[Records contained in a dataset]
══════════════════════════════
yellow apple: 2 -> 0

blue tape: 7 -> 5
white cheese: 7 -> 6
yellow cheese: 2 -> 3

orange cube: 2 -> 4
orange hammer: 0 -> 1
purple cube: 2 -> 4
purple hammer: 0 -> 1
══════════════════════════════
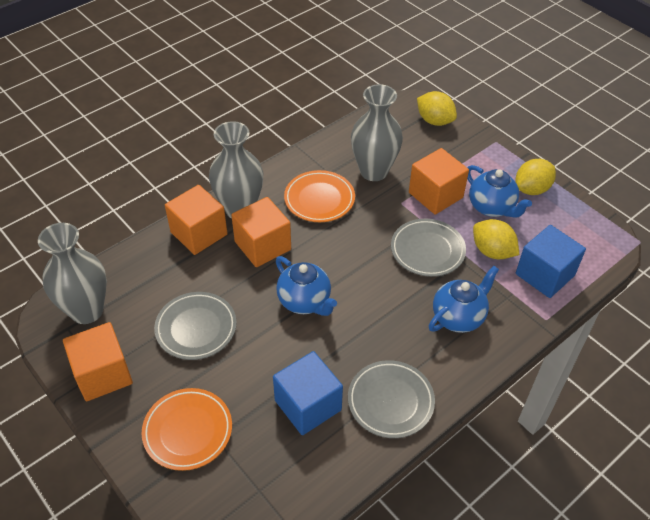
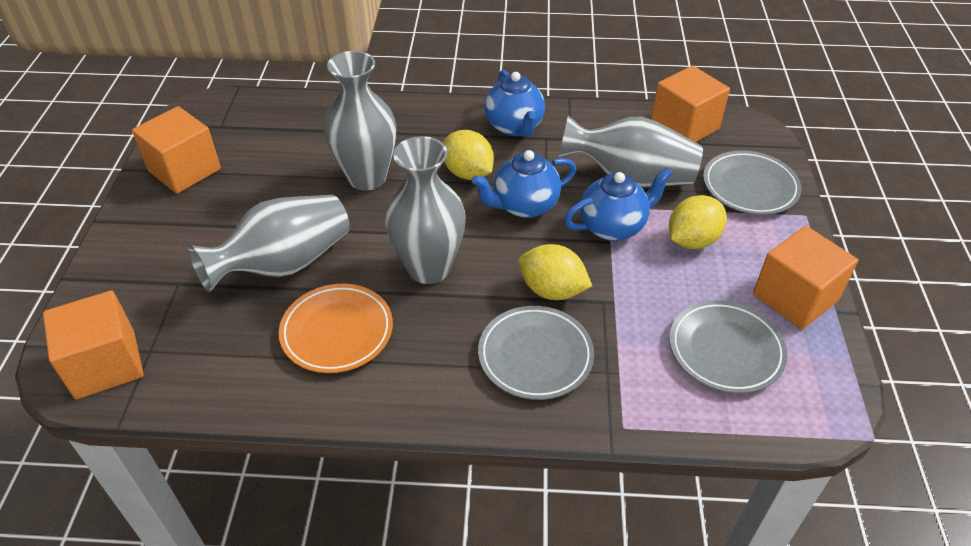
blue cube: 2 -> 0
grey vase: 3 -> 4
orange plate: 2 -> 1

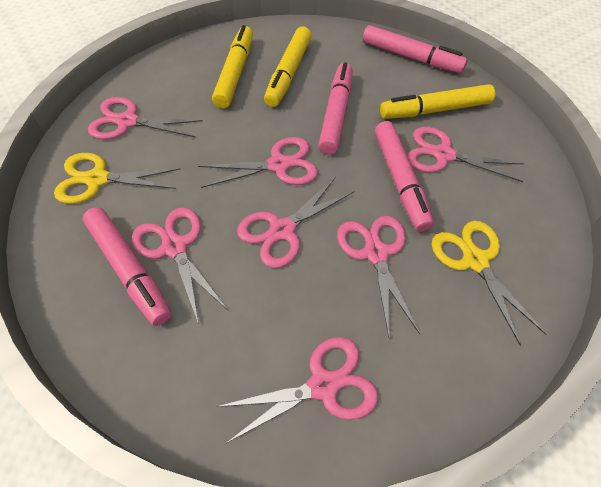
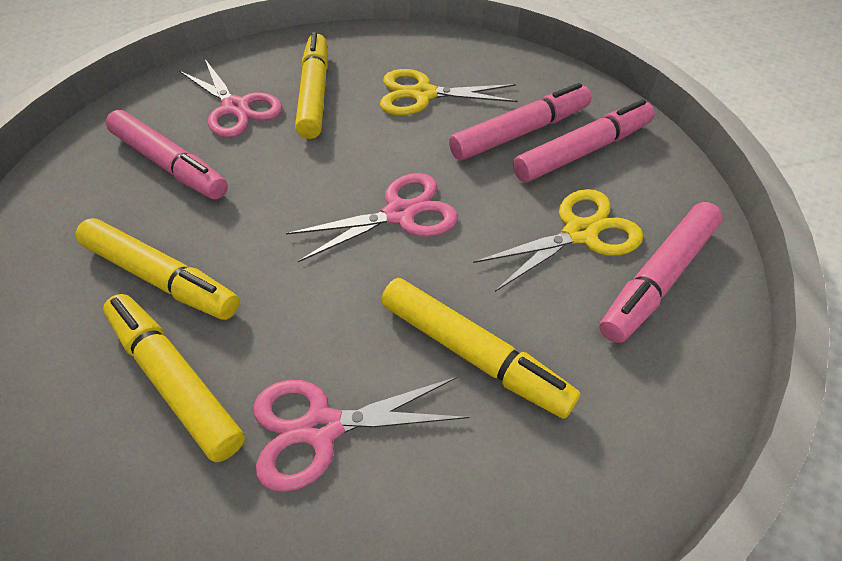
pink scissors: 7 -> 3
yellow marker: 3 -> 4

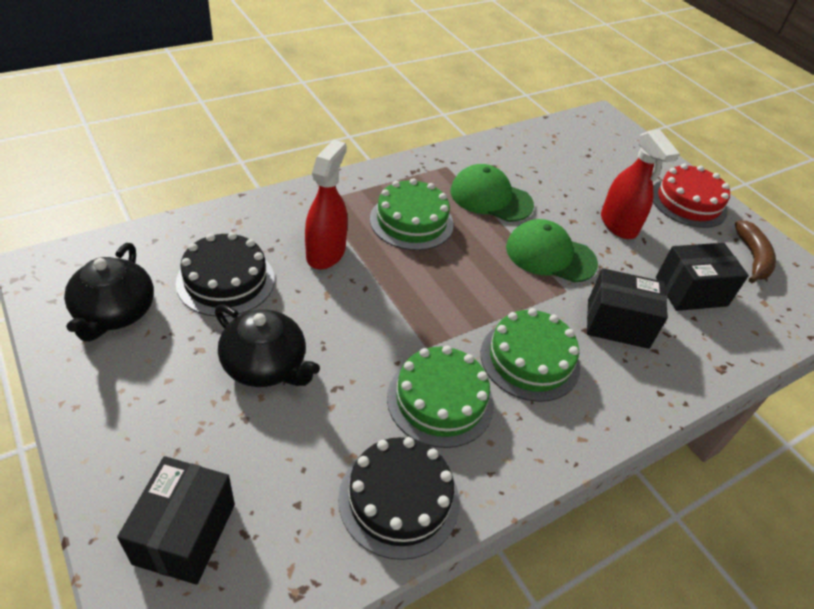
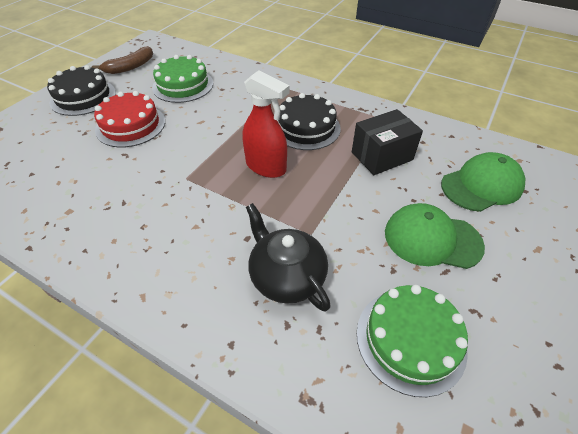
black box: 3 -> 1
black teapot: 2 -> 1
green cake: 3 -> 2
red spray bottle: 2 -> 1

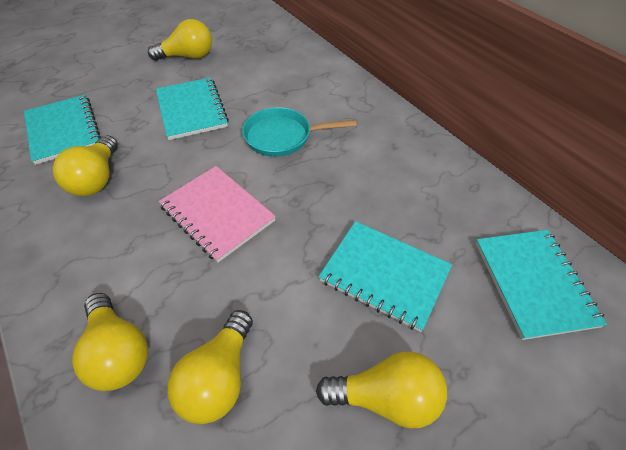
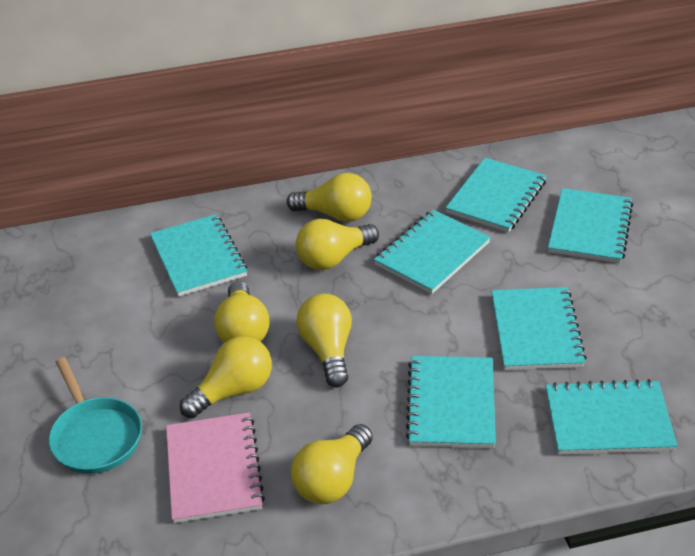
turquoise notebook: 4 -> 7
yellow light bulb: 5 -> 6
══════════════════════════════
REQUIREMENT: All lines above starting at the one with "green cake: 3 -> 2" and ending at the one with "yellow light bulb: 5 -> 6", inclusive, are to be printed again exactly, with the pictures left out.

REPLY TO THE TASK:
green cake: 3 -> 2
red spray bottle: 2 -> 1

turquoise notebook: 4 -> 7
yellow light bulb: 5 -> 6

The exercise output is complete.